What the task asks:
For the entries below, repeat exactly each line starting with the one that contains "removed: bottle in brown [263 259]" and going on through the one that contains "moved: ruler in brown [619 112] to [126 367]", and no others.

Extracted entries:

..............................

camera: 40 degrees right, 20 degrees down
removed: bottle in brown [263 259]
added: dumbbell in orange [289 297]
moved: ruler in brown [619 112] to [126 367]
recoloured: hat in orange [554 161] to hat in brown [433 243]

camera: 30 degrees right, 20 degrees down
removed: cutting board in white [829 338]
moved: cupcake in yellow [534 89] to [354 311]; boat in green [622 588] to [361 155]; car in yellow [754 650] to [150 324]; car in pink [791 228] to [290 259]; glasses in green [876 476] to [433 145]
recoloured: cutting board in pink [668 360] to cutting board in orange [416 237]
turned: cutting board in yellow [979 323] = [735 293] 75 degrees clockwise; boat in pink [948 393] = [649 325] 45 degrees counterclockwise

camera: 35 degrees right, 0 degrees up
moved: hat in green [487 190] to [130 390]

..............................

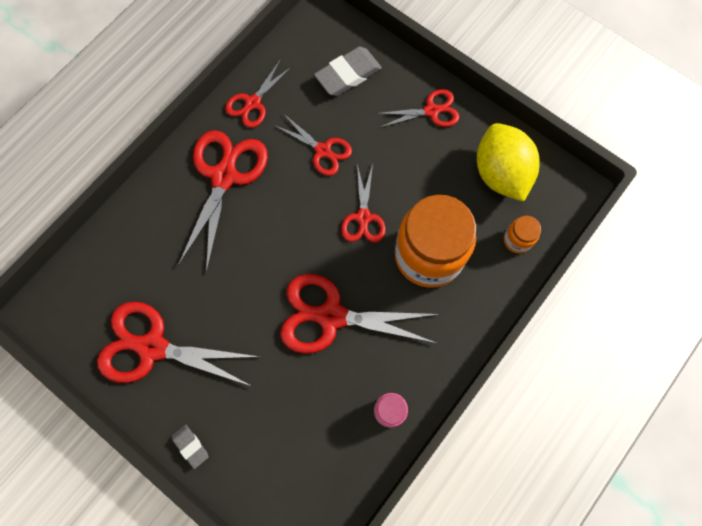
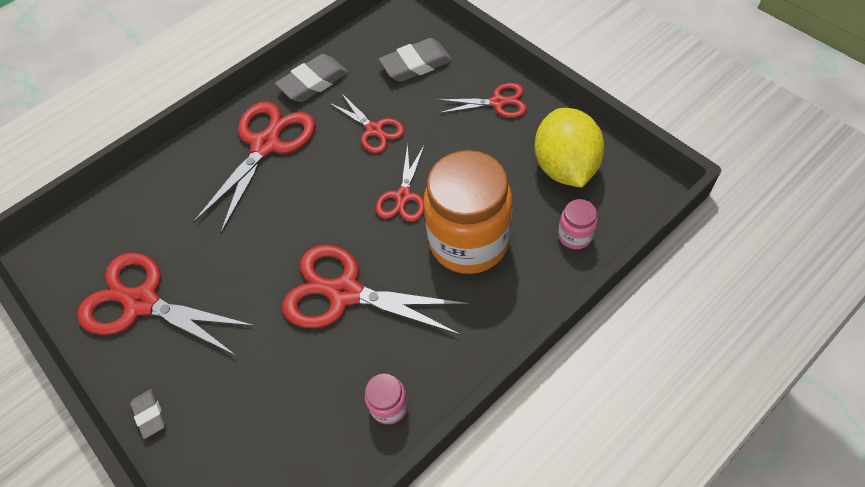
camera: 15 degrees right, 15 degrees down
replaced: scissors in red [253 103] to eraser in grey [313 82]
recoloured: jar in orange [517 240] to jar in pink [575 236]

..............................

The answer:
removed: bottle in brown [263 259]
added: dumbbell in orange [289 297]
moved: ruler in brown [619 112] to [126 367]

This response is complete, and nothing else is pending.